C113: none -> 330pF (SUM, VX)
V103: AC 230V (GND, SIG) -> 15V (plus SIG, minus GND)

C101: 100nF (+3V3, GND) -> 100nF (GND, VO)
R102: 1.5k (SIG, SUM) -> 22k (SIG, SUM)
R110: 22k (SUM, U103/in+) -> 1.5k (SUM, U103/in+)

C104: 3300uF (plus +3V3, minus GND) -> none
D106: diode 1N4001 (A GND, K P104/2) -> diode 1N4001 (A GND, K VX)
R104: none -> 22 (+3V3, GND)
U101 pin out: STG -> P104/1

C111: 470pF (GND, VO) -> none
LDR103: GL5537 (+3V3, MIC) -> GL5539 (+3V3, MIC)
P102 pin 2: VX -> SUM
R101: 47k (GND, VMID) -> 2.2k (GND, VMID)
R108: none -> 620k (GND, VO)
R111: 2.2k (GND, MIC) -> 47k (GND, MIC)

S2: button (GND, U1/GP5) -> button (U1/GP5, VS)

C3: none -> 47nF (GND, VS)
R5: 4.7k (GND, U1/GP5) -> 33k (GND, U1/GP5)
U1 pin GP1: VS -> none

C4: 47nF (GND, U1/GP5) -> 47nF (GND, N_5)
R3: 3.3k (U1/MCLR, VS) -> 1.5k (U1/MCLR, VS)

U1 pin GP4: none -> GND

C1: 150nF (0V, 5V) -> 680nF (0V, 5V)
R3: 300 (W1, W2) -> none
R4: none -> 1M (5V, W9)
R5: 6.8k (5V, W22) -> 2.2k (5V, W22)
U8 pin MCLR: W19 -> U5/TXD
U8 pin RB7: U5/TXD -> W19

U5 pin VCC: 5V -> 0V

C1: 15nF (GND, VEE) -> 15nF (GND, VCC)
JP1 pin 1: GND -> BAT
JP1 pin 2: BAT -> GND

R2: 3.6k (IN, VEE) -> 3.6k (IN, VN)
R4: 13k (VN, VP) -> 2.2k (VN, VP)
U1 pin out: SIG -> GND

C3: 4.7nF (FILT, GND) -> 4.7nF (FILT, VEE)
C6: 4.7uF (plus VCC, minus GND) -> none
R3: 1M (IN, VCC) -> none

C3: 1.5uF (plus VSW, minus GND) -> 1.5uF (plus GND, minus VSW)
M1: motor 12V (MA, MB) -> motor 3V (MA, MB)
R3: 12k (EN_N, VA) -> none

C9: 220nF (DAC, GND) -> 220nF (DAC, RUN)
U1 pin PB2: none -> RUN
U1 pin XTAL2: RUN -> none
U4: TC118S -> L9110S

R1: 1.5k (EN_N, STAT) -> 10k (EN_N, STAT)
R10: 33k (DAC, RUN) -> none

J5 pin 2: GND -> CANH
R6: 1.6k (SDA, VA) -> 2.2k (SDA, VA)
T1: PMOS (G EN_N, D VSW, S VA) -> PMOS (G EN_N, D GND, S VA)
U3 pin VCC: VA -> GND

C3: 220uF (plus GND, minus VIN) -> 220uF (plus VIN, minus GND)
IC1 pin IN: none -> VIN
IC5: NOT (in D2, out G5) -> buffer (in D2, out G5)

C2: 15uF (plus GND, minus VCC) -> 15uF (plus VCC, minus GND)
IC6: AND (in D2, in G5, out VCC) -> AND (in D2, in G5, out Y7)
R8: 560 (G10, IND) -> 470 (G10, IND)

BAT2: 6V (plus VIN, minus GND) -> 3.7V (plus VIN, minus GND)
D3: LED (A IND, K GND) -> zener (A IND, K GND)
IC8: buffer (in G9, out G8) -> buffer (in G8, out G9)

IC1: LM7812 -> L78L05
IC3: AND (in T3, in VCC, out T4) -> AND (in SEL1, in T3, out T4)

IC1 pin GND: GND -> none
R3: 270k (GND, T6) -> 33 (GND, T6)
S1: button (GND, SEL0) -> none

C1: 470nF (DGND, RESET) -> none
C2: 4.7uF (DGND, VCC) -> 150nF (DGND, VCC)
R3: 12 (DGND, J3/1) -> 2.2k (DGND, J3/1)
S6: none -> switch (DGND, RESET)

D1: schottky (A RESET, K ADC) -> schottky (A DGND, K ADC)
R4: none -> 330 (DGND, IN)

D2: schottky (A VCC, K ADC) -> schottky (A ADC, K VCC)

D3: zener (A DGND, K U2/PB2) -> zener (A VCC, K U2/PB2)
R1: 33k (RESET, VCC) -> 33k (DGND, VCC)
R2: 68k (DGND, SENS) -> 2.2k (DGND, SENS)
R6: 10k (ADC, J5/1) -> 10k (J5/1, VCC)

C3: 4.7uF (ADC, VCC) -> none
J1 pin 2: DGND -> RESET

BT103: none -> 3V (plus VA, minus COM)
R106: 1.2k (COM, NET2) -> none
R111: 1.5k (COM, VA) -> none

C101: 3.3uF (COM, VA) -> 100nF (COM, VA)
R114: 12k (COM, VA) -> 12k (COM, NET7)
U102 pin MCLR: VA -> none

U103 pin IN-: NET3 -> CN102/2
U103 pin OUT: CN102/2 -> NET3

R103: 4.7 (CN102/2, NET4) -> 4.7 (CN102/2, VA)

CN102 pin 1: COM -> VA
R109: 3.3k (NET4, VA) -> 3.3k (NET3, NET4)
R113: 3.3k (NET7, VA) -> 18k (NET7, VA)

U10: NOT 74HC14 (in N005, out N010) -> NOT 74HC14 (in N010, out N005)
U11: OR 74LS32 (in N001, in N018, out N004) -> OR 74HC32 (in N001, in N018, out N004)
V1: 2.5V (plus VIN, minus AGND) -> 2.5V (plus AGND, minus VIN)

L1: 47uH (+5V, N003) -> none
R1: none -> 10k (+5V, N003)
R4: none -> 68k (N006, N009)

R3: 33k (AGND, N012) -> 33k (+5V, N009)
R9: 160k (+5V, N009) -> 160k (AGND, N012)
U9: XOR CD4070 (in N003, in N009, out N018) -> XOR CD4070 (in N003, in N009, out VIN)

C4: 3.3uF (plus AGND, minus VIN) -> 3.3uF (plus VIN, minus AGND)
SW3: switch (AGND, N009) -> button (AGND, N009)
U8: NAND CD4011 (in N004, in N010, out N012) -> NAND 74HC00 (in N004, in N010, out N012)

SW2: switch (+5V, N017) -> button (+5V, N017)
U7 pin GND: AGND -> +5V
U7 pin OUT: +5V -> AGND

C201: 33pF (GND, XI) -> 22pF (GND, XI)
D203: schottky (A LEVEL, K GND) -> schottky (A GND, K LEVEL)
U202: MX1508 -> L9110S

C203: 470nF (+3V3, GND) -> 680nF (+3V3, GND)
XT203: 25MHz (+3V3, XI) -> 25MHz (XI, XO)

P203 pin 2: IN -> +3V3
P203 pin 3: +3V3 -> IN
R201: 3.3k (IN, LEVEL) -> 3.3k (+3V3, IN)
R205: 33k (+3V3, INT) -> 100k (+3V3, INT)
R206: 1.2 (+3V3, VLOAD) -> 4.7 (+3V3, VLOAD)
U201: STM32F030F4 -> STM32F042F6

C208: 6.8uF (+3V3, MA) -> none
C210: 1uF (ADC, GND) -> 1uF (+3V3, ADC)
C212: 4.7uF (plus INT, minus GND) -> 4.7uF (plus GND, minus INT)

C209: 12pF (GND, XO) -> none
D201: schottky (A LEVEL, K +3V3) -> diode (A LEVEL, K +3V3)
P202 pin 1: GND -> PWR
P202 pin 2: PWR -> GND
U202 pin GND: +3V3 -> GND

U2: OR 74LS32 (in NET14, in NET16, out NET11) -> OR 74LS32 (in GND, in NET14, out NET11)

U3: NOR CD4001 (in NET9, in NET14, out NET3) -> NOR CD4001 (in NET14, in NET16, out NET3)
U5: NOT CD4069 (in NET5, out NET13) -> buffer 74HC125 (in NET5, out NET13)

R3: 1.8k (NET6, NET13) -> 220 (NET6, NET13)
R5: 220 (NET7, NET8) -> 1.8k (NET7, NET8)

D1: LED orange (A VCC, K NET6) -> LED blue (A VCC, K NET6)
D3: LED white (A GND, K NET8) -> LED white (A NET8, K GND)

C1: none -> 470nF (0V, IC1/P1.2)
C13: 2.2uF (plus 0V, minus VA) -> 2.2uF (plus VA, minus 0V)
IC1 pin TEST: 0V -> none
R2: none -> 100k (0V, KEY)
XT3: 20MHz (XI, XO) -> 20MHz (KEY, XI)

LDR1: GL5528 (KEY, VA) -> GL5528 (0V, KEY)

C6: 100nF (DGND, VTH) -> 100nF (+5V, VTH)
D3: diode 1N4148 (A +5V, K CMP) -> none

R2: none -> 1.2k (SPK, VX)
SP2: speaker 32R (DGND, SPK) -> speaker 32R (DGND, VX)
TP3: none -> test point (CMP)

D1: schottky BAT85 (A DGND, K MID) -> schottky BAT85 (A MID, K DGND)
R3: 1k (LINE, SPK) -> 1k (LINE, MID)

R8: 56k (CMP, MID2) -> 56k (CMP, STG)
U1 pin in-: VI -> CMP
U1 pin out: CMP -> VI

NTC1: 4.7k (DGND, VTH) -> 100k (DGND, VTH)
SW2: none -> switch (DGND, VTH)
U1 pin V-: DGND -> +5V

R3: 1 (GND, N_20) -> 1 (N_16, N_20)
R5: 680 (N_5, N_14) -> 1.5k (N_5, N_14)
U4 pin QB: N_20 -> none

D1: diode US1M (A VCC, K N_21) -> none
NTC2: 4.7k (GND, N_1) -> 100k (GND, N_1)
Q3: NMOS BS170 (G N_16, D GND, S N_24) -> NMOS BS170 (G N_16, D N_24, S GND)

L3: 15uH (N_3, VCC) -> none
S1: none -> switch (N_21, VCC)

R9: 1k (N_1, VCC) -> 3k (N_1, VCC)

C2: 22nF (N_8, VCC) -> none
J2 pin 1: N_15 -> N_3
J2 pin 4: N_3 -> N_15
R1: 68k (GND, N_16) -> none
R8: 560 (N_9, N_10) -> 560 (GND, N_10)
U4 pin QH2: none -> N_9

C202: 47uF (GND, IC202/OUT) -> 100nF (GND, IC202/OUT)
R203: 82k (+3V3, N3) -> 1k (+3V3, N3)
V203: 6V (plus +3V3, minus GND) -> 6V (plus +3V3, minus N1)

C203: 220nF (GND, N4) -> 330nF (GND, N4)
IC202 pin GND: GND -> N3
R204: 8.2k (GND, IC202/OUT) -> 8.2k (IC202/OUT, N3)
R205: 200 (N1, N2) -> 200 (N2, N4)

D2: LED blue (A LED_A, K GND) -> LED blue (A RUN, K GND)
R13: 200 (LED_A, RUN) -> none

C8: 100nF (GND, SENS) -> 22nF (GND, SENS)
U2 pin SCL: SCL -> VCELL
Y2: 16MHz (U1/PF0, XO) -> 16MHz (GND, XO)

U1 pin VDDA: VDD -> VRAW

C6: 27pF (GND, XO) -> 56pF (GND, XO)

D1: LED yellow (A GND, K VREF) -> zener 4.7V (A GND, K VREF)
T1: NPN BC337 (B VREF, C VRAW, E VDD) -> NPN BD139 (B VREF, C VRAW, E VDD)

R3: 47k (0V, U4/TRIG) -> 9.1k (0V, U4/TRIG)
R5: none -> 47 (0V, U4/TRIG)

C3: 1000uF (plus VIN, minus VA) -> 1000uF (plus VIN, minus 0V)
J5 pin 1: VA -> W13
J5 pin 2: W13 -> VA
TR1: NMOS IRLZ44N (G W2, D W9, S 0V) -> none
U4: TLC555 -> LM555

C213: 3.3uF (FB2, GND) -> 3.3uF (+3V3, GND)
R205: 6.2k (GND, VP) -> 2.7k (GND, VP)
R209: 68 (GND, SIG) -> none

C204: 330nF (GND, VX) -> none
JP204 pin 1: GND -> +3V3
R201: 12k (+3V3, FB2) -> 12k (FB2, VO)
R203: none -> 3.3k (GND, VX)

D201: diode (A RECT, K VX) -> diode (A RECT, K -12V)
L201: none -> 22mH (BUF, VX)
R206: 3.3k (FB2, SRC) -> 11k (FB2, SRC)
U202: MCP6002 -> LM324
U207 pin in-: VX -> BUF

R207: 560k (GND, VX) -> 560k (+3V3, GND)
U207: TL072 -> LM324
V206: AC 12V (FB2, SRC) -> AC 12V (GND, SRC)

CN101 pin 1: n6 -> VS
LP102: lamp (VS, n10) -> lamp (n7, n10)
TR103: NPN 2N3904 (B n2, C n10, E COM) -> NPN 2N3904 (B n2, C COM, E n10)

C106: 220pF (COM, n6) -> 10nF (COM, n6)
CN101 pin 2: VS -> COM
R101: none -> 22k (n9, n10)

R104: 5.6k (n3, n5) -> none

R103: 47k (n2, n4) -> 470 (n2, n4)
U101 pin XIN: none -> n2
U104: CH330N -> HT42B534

> _TASK DIRECTIONS_: Wherever the word "button" appears in the entries above, copy that whole line.

> _EXERCISE RESPONSE_:
S2: button (GND, U1/GP5) -> button (U1/GP5, VS)
S1: button (GND, SEL0) -> none
SW3: switch (AGND, N009) -> button (AGND, N009)
SW2: switch (+5V, N017) -> button (+5V, N017)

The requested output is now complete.